Problem to work on »
Below is a listing; restate from it, character for character, the lines beginning at the line holding "R6: 75k (3V3, DIS2) -> 100k (3V3, DIS2)" and ending at the line holding "U6: 74HC4017 -> CD4017", both included.

Material provided »
══════════
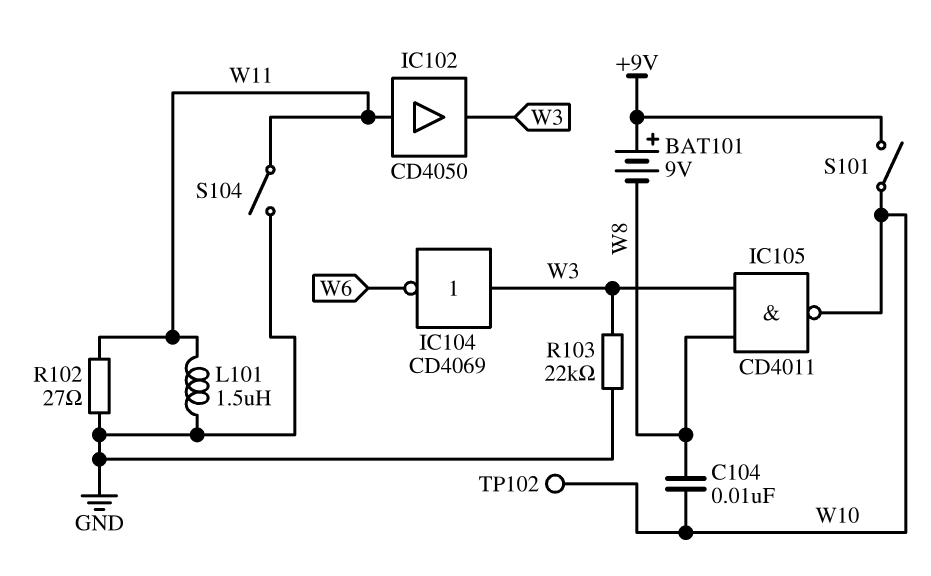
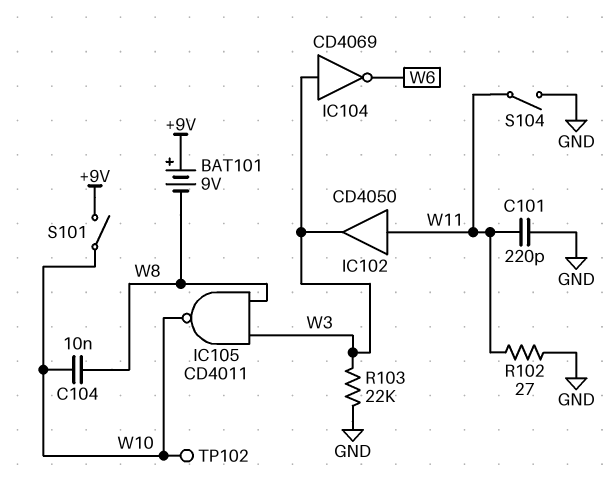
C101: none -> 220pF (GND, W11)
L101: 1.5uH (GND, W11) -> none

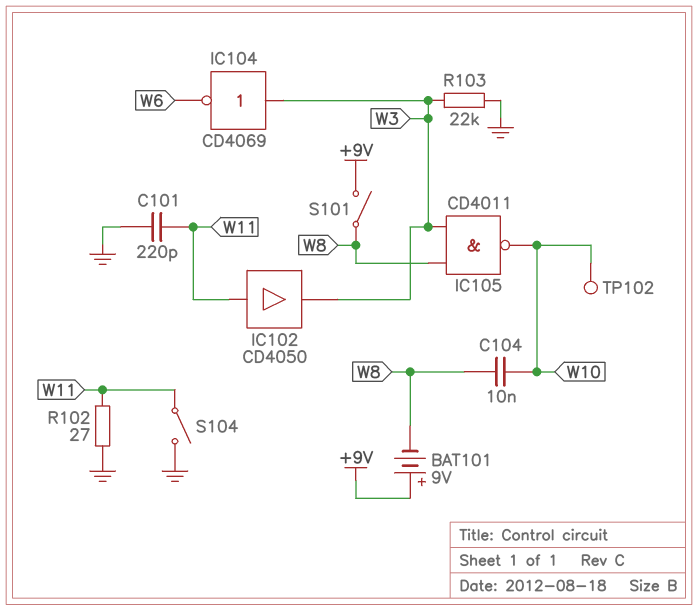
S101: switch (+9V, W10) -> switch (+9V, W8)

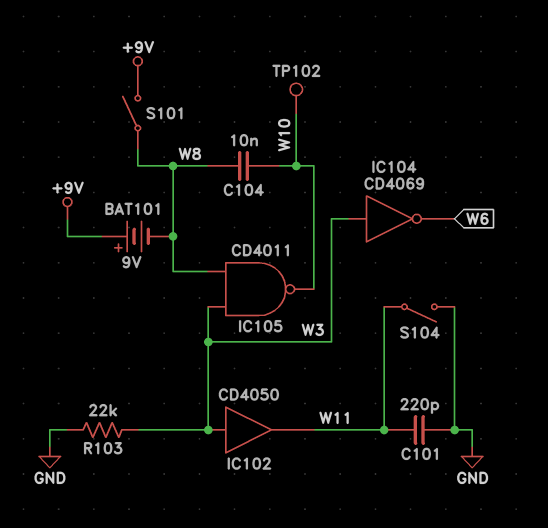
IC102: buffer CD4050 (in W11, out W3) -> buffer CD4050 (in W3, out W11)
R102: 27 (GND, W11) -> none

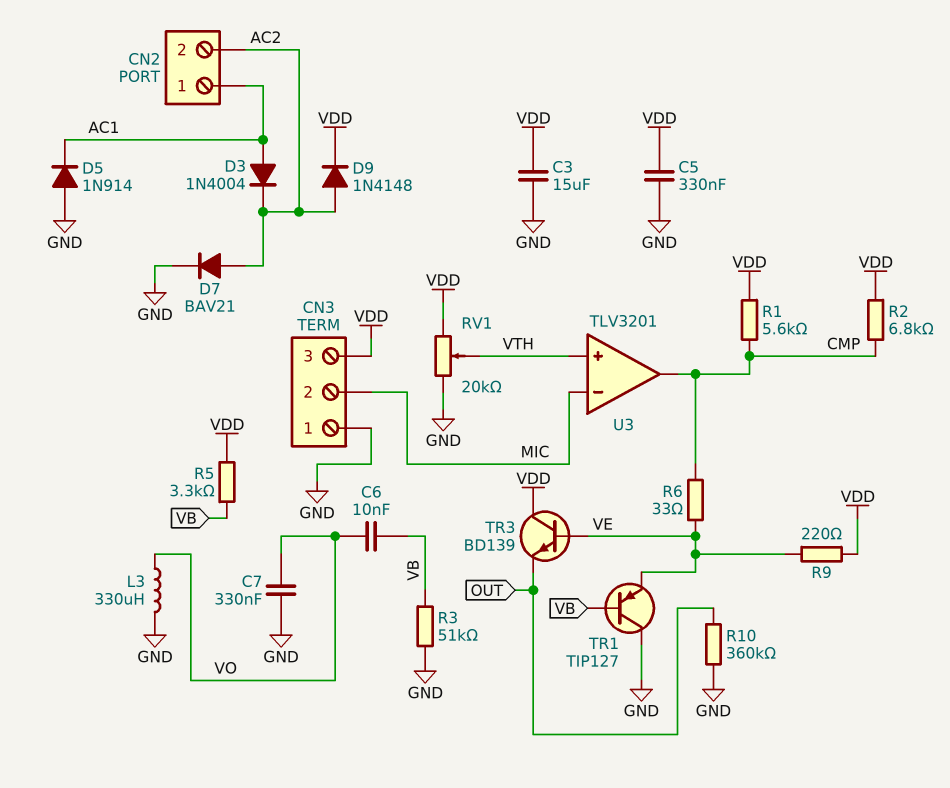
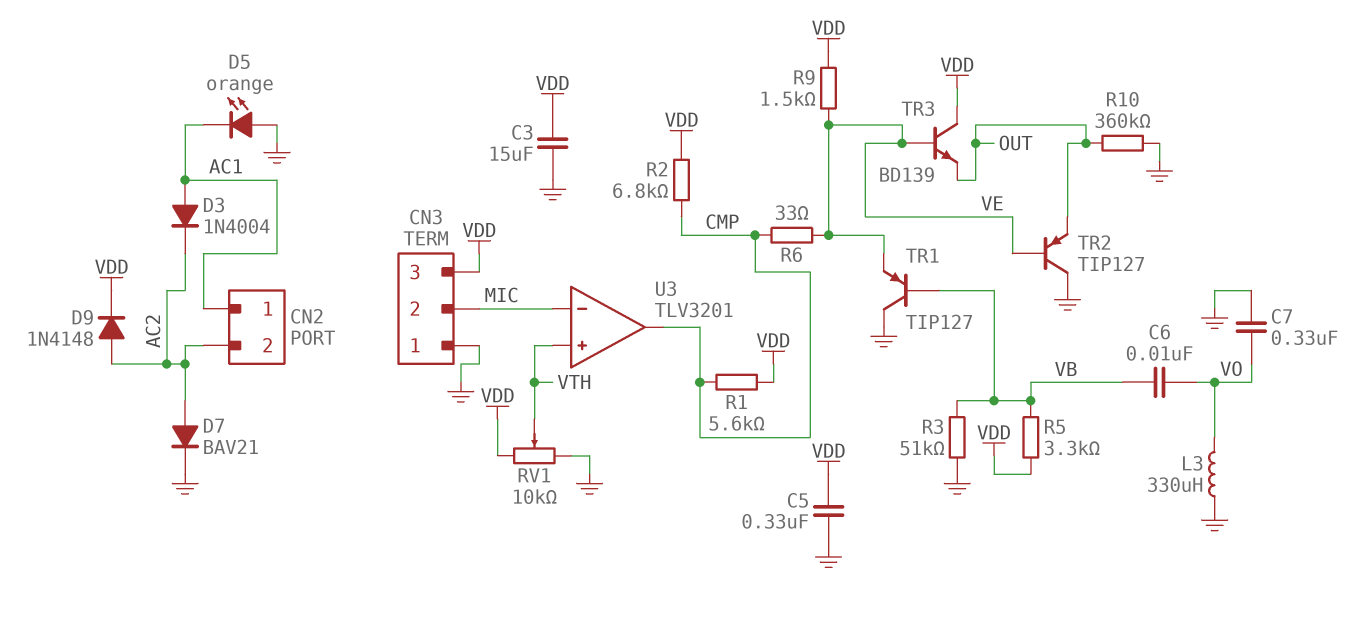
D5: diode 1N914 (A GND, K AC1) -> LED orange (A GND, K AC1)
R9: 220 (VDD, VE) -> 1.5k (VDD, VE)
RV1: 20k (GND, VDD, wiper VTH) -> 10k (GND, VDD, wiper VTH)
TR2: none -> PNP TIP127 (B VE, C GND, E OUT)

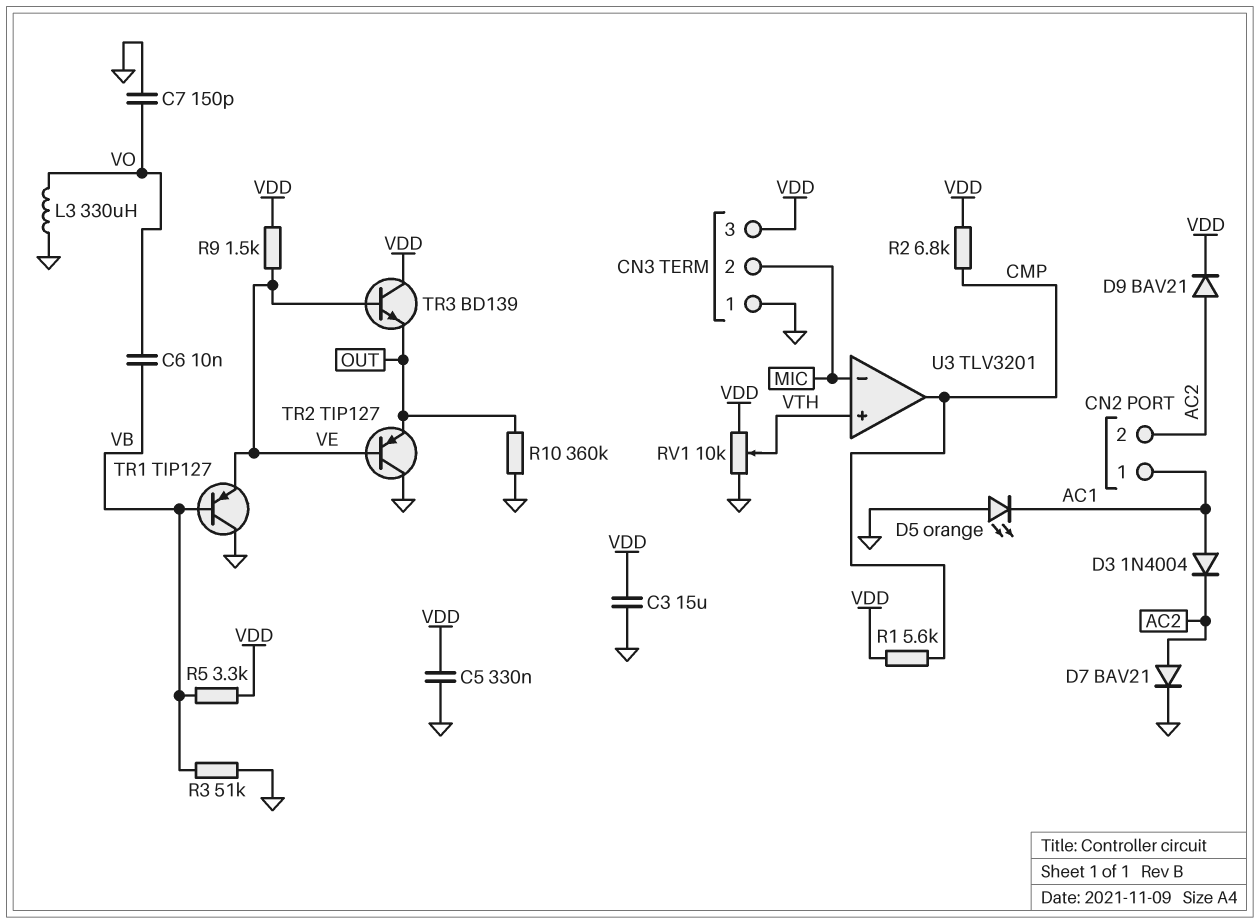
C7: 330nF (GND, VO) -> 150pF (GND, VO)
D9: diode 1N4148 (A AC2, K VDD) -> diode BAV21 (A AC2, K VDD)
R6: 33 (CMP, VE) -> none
══════════
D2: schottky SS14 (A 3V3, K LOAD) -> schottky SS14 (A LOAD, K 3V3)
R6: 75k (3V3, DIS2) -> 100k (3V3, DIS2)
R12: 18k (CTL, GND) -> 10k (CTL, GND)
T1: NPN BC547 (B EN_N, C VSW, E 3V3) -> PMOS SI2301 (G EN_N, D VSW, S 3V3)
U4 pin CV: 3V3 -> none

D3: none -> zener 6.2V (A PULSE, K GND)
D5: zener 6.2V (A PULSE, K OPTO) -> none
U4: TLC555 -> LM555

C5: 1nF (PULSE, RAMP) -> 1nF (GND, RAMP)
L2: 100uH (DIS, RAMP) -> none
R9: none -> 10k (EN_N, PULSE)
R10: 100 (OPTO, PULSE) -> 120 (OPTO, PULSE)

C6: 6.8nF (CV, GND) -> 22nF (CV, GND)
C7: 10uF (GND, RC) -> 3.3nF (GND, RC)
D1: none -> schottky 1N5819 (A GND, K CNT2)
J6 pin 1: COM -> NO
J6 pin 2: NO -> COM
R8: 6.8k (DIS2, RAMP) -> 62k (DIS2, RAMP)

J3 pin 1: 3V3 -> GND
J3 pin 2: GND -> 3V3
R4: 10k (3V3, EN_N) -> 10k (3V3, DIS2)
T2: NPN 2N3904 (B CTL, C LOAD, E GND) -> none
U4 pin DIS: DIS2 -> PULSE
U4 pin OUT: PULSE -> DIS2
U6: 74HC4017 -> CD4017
══════════
Exercise output »
R6: 75k (3V3, DIS2) -> 100k (3V3, DIS2)
R12: 18k (CTL, GND) -> 10k (CTL, GND)
T1: NPN BC547 (B EN_N, C VSW, E 3V3) -> PMOS SI2301 (G EN_N, D VSW, S 3V3)
U4 pin CV: 3V3 -> none

D3: none -> zener 6.2V (A PULSE, K GND)
D5: zener 6.2V (A PULSE, K OPTO) -> none
U4: TLC555 -> LM555

C5: 1nF (PULSE, RAMP) -> 1nF (GND, RAMP)
L2: 100uH (DIS, RAMP) -> none
R9: none -> 10k (EN_N, PULSE)
R10: 100 (OPTO, PULSE) -> 120 (OPTO, PULSE)

C6: 6.8nF (CV, GND) -> 22nF (CV, GND)
C7: 10uF (GND, RC) -> 3.3nF (GND, RC)
D1: none -> schottky 1N5819 (A GND, K CNT2)
J6 pin 1: COM -> NO
J6 pin 2: NO -> COM
R8: 6.8k (DIS2, RAMP) -> 62k (DIS2, RAMP)

J3 pin 1: 3V3 -> GND
J3 pin 2: GND -> 3V3
R4: 10k (3V3, EN_N) -> 10k (3V3, DIS2)
T2: NPN 2N3904 (B CTL, C LOAD, E GND) -> none
U4 pin DIS: DIS2 -> PULSE
U4 pin OUT: PULSE -> DIS2
U6: 74HC4017 -> CD4017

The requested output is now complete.